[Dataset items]
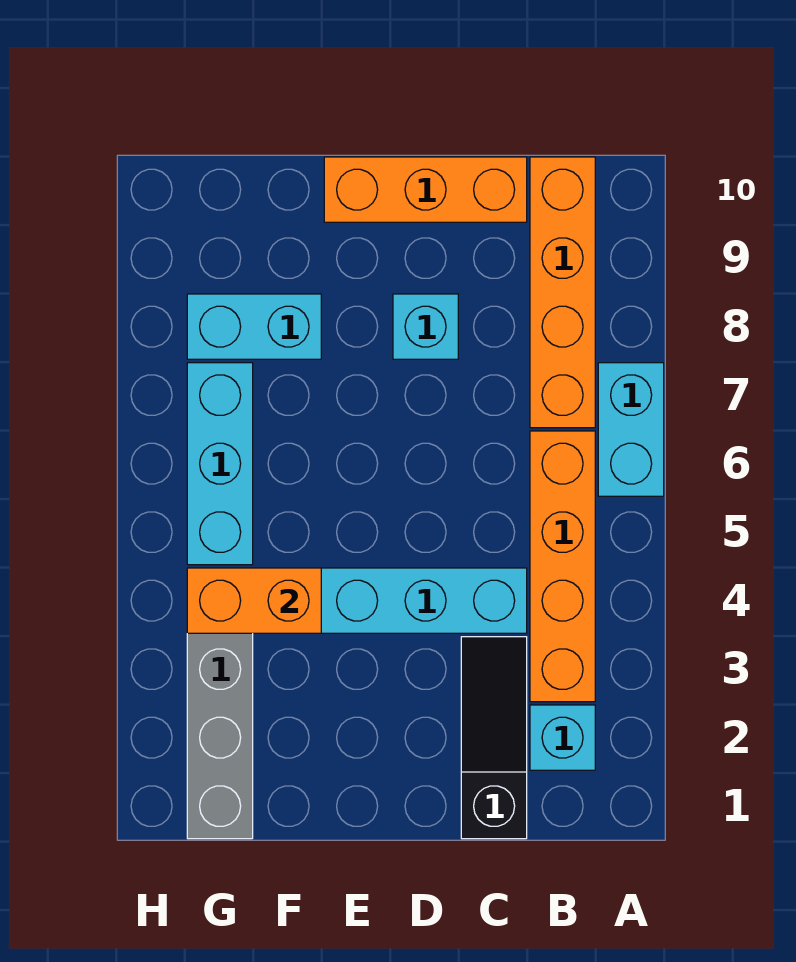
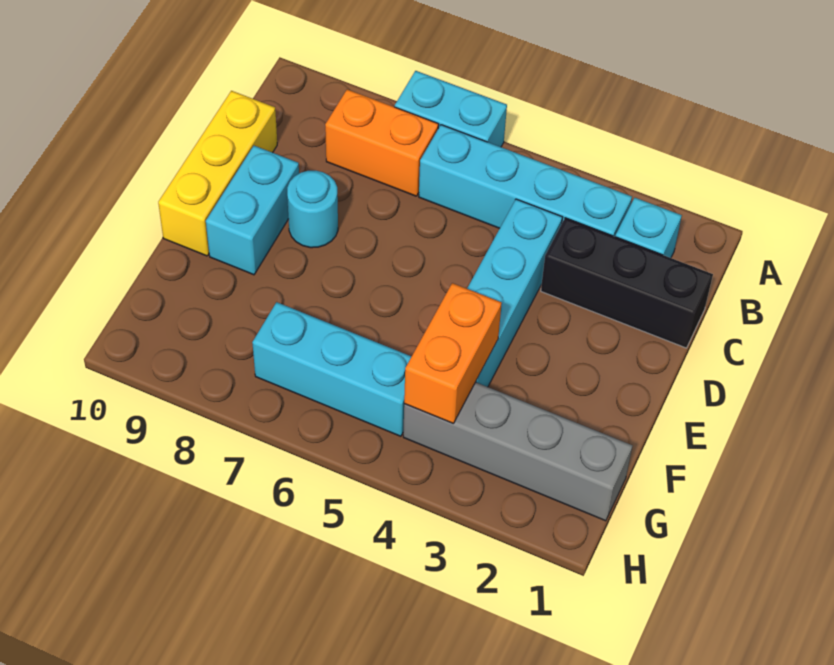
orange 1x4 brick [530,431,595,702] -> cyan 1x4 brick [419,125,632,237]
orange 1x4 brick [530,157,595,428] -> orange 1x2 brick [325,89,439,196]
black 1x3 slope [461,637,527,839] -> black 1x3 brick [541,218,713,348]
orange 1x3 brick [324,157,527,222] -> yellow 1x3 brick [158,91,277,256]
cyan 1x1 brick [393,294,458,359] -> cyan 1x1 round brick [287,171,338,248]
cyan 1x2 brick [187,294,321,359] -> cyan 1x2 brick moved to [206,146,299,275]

### Problem to solve
When a line in the data contains the string "orange", copy that line.

### Output of the exercise
orange 1x4 brick [530,431,595,702] -> cyan 1x4 brick [419,125,632,237]
orange 1x4 brick [530,157,595,428] -> orange 1x2 brick [325,89,439,196]
orange 1x3 brick [324,157,527,222] -> yellow 1x3 brick [158,91,277,256]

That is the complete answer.